## Problem to work on
Gather every line from the entries below that includes "bottle".
>>>>>
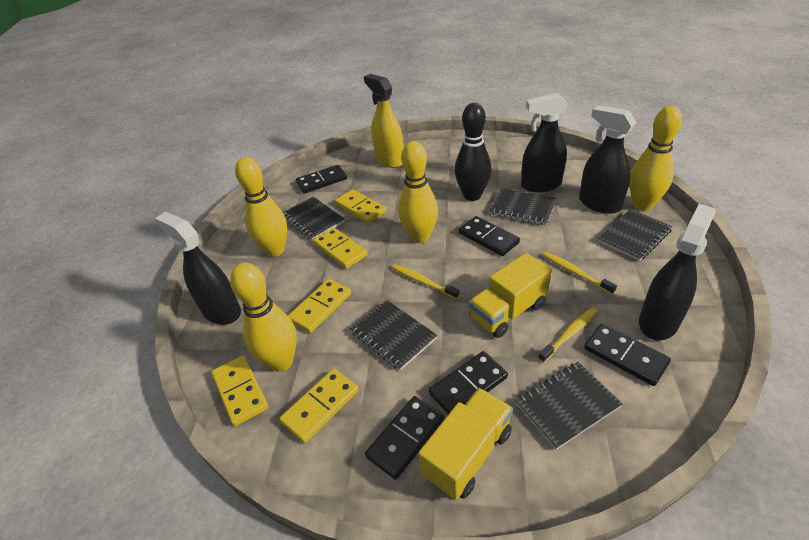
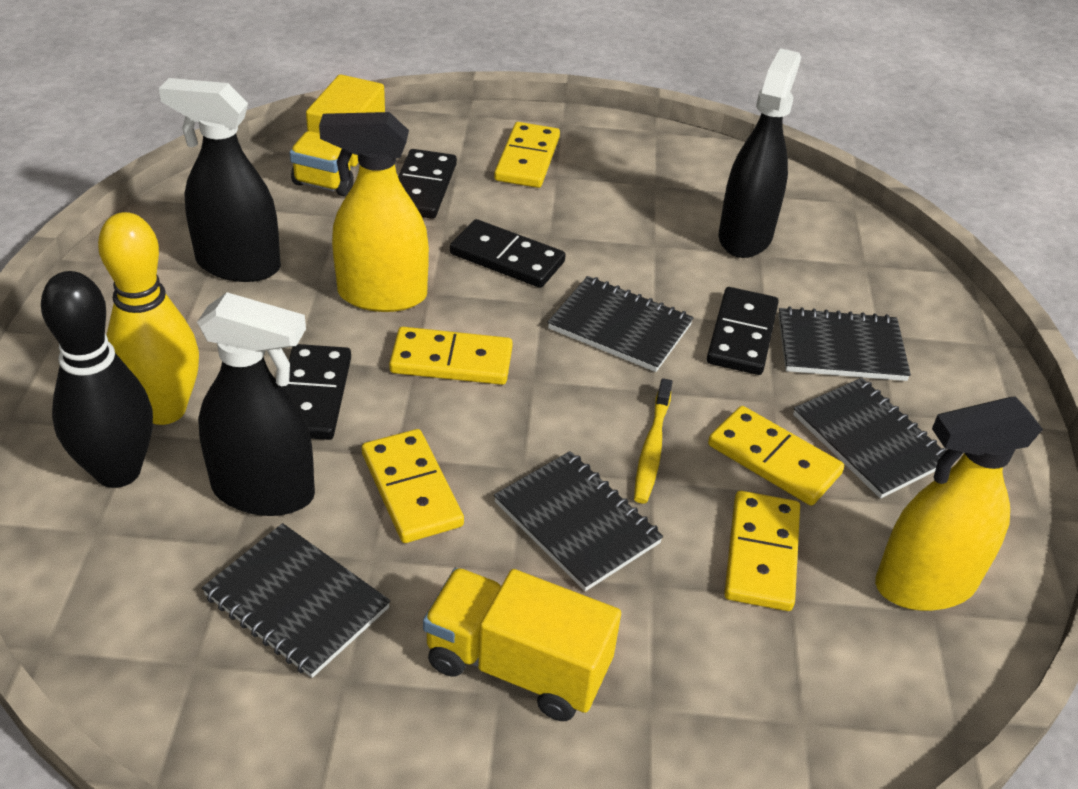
black domino: 5 -> 4
black spray bottle: 4 -> 3
yellow bowling pin: 4 -> 1
yellow spray bottle: 1 -> 2
yellow toothbrush: 3 -> 1

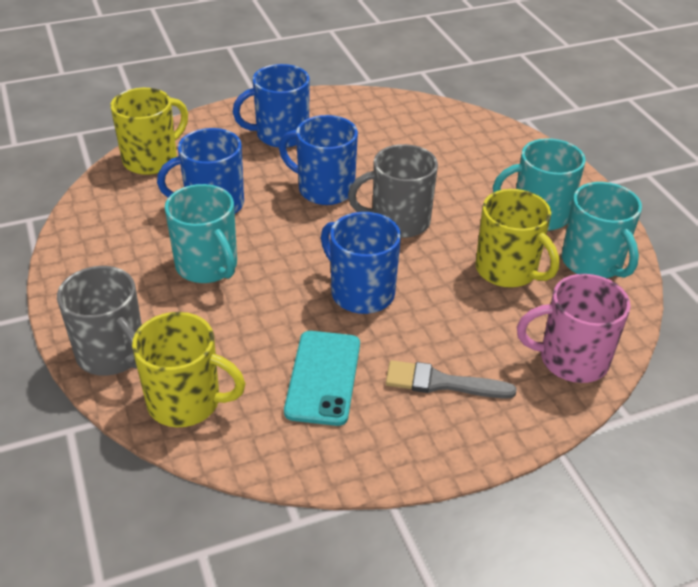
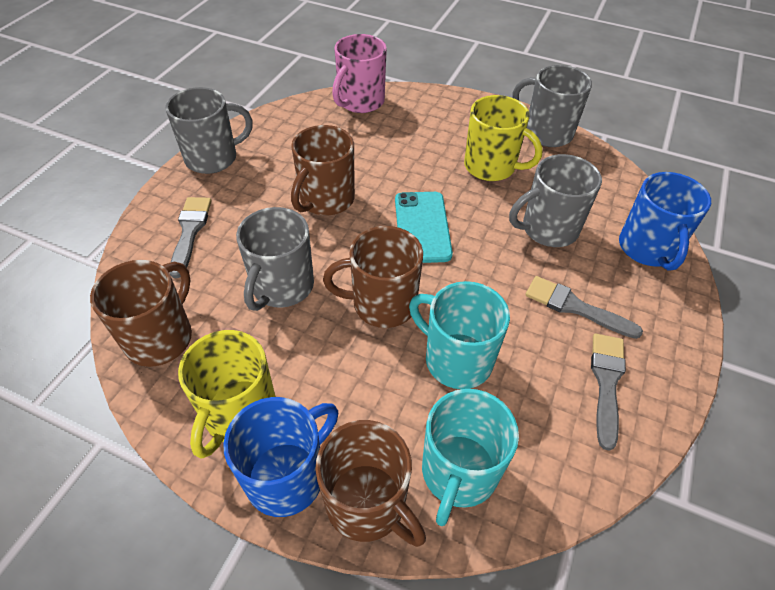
blue mug: 4 -> 2
brown mug: 0 -> 4
grey brush: 1 -> 3
grey mug: 2 -> 4
turquoise mug: 3 -> 2
yellow mug: 3 -> 2

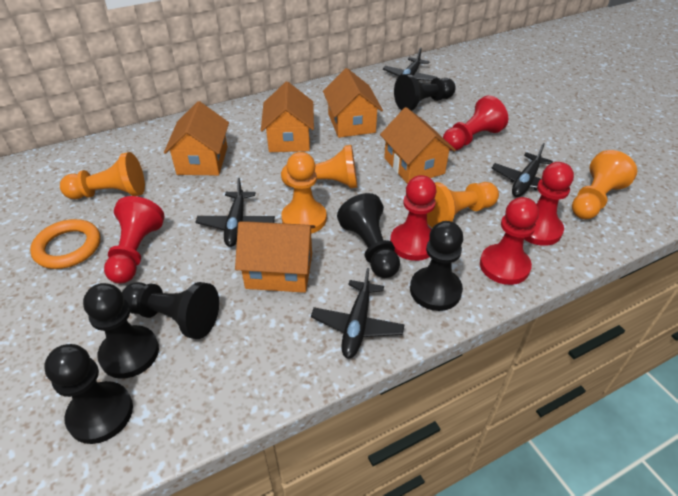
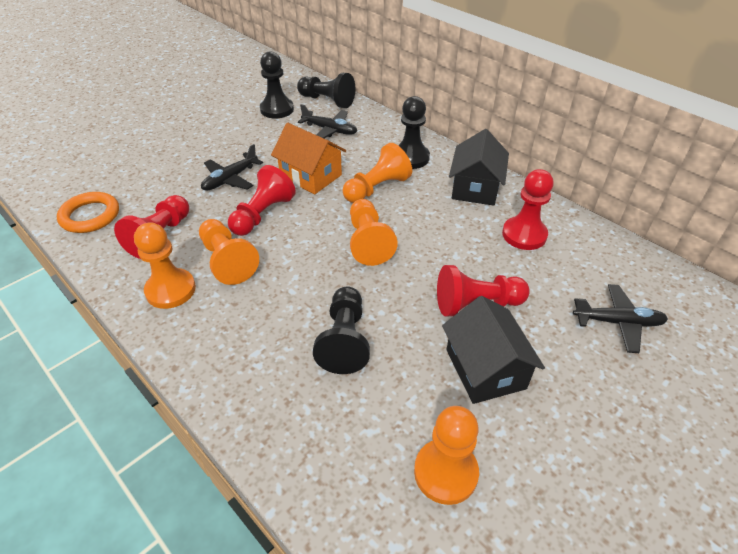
black house: 0 -> 2
black pawn: 6 -> 4
black plane: 4 -> 3
orange house: 5 -> 1
red pawn: 5 -> 4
<<<<<
## Solution for this exercise
black spray bottle: 4 -> 3
yellow spray bottle: 1 -> 2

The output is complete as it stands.